Collect each line of the records containing the string "round".

# Records excerpted from a collection:
※ ※ ※

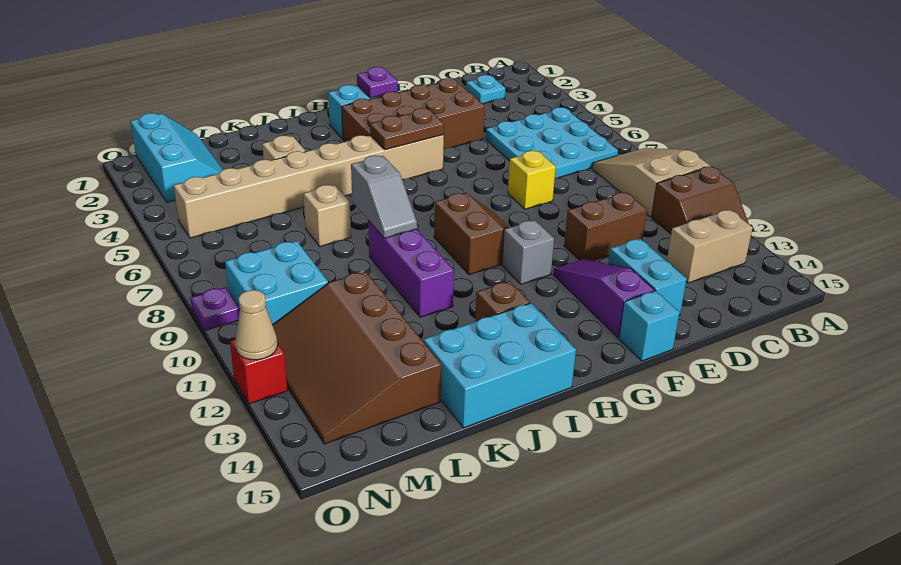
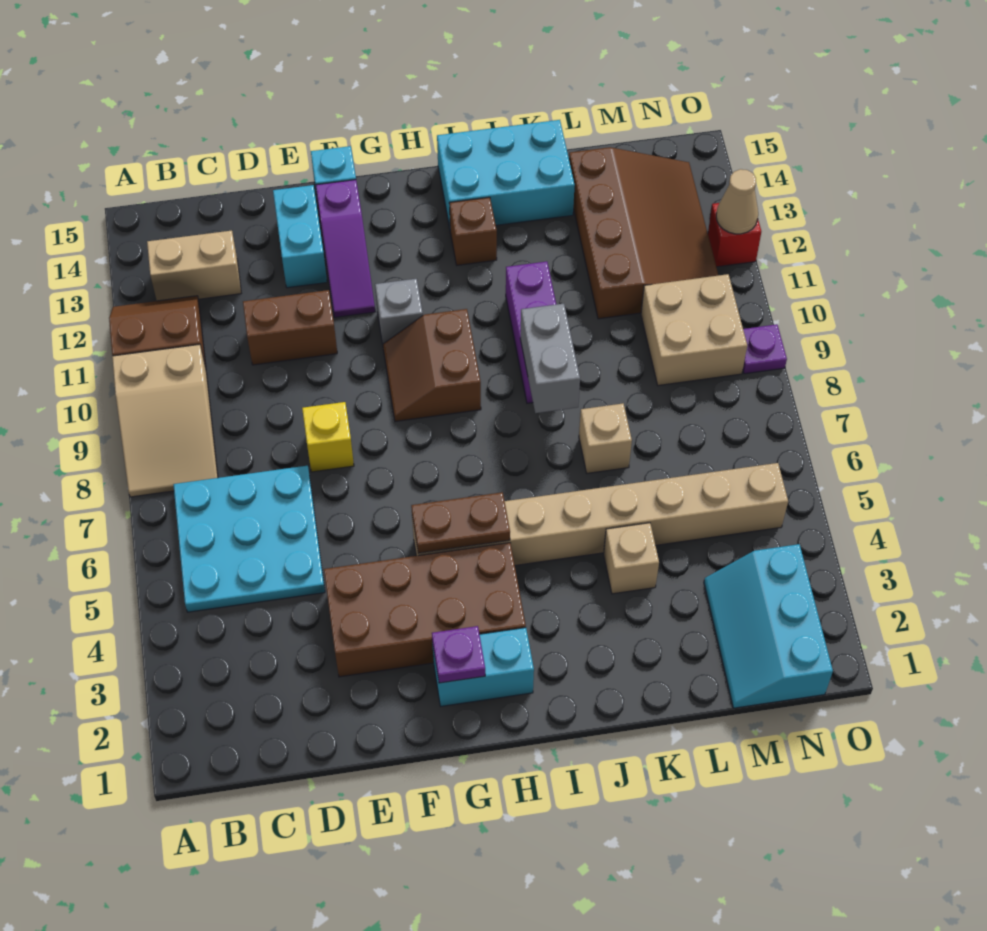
cyan plate C2 level 1 -> none
grey slope J8:J9 level 2 top 8 -> grey brick J8:J9 level 2
cyan brick M9:N10 level 1 -> tan brick M9:N10 level 1

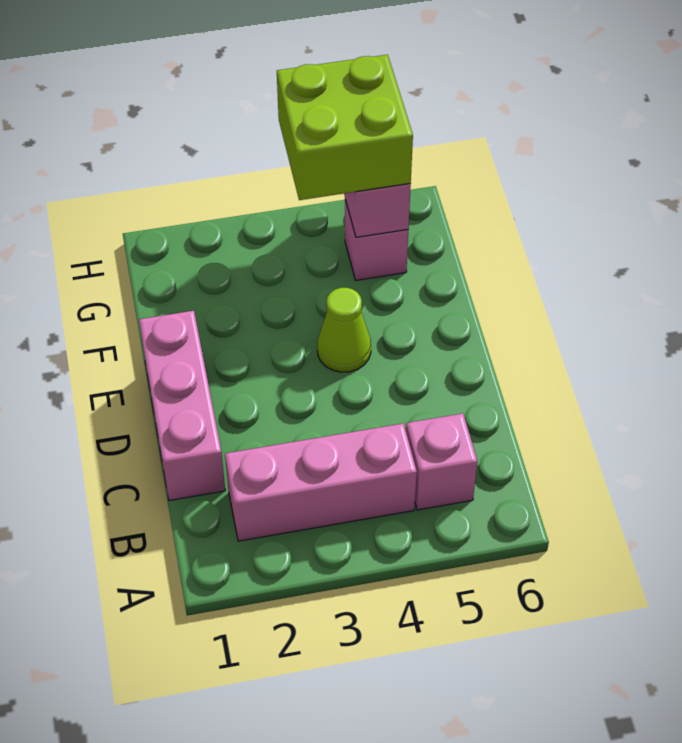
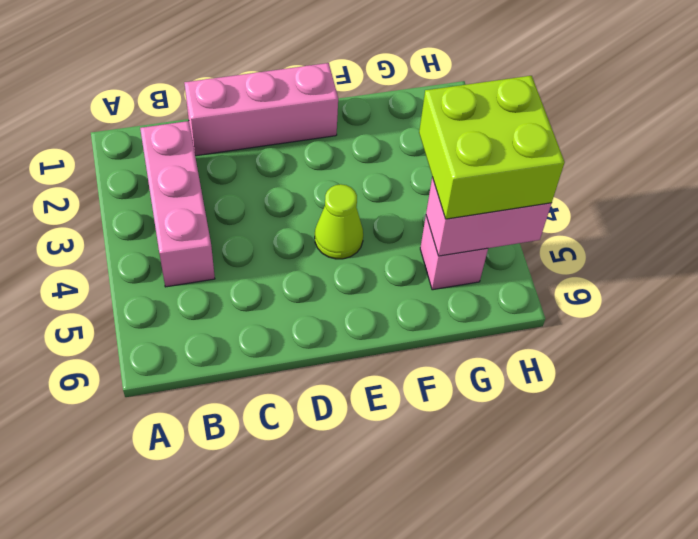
pink brick B5 level 1 -> none

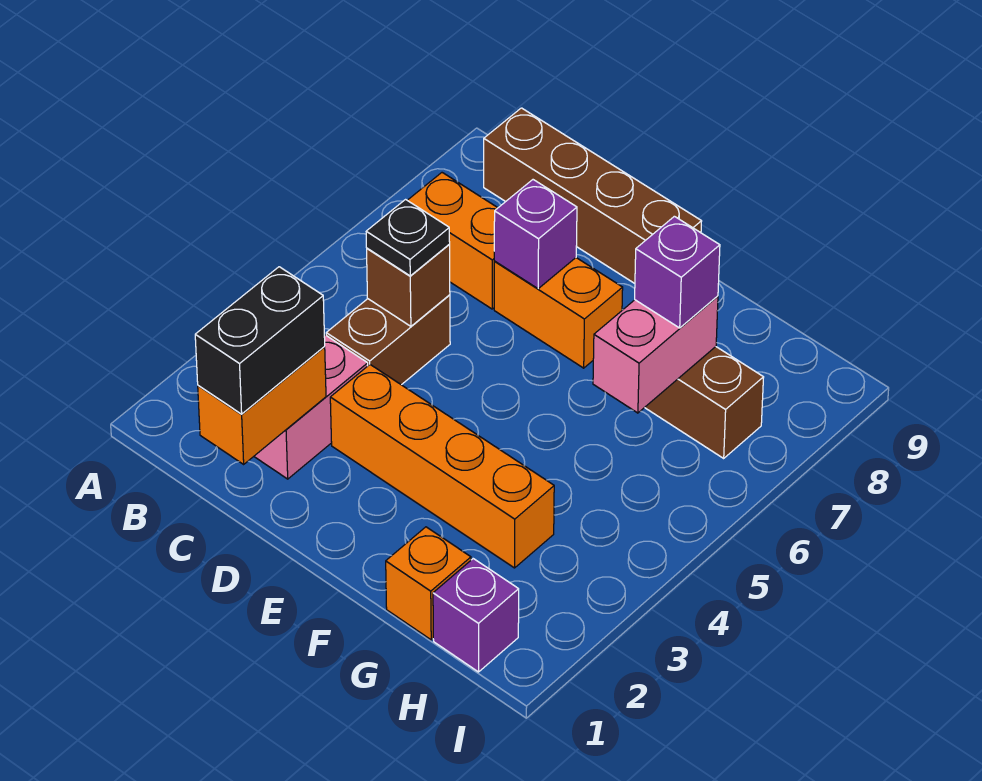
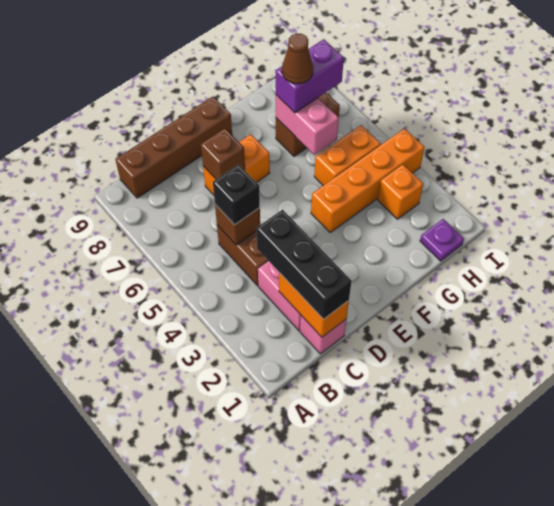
orange brick B7:C7 level 1 -> orange brick G5:H5 level 1
none -> pink brick C1 level 1
black brick C1:C2 level 3 -> black brick C1:C3 level 3
black plate C5 level 3 -> black brick C5 level 3
orange brick D3:G3 level 1 -> orange brick F4:I4 level 1
purple brick D7 level 2 -> brown brick D7 level 2
orange brick G1 level 1 -> orange brick H3 level 1
purple brick G7 level 3 -> purple brick G7:H7 level 3
none -> brown cone G7 level 4
purple brick H1 level 1 -> purple plate H1 level 1

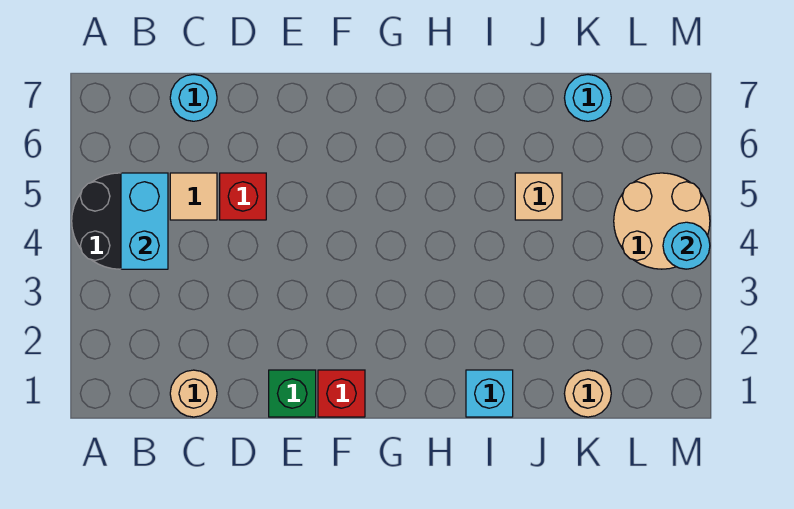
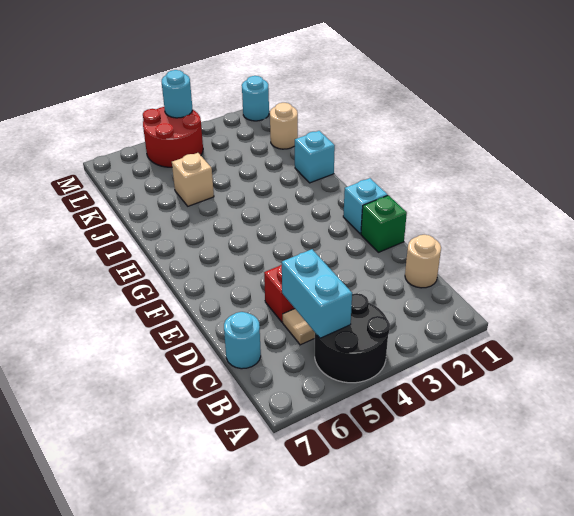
cyan brick B4:B5 level 2 -> cyan brick B5:C5 level 2
red brick F1 level 1 -> cyan brick F1 level 1
cyan round brick K7 level 1 -> cyan round brick M1 level 1
tan round brick L4:M5 level 1 -> red round brick L4:M5 level 1

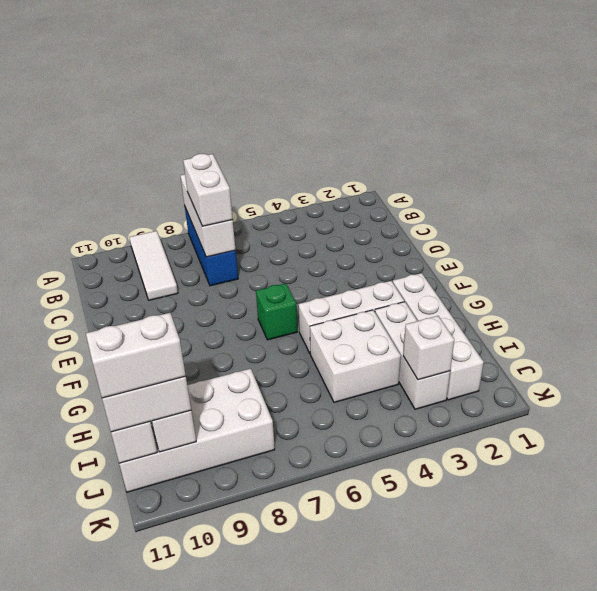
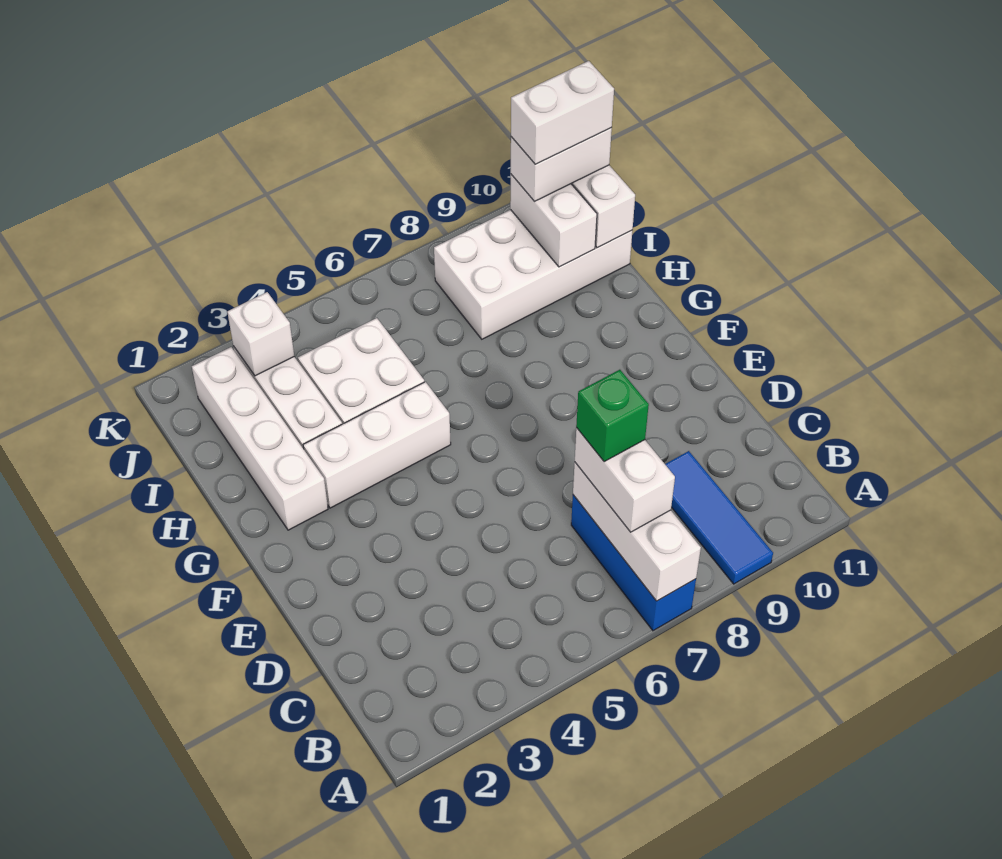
white tile A9:C9 level 1 -> blue tile A9:C9 level 1
green brick F6 level 1 -> green brick C7 level 4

※ ※ ※

# SOLUTION:
cyan round brick K7 level 1 -> cyan round brick M1 level 1
tan round brick L4:M5 level 1 -> red round brick L4:M5 level 1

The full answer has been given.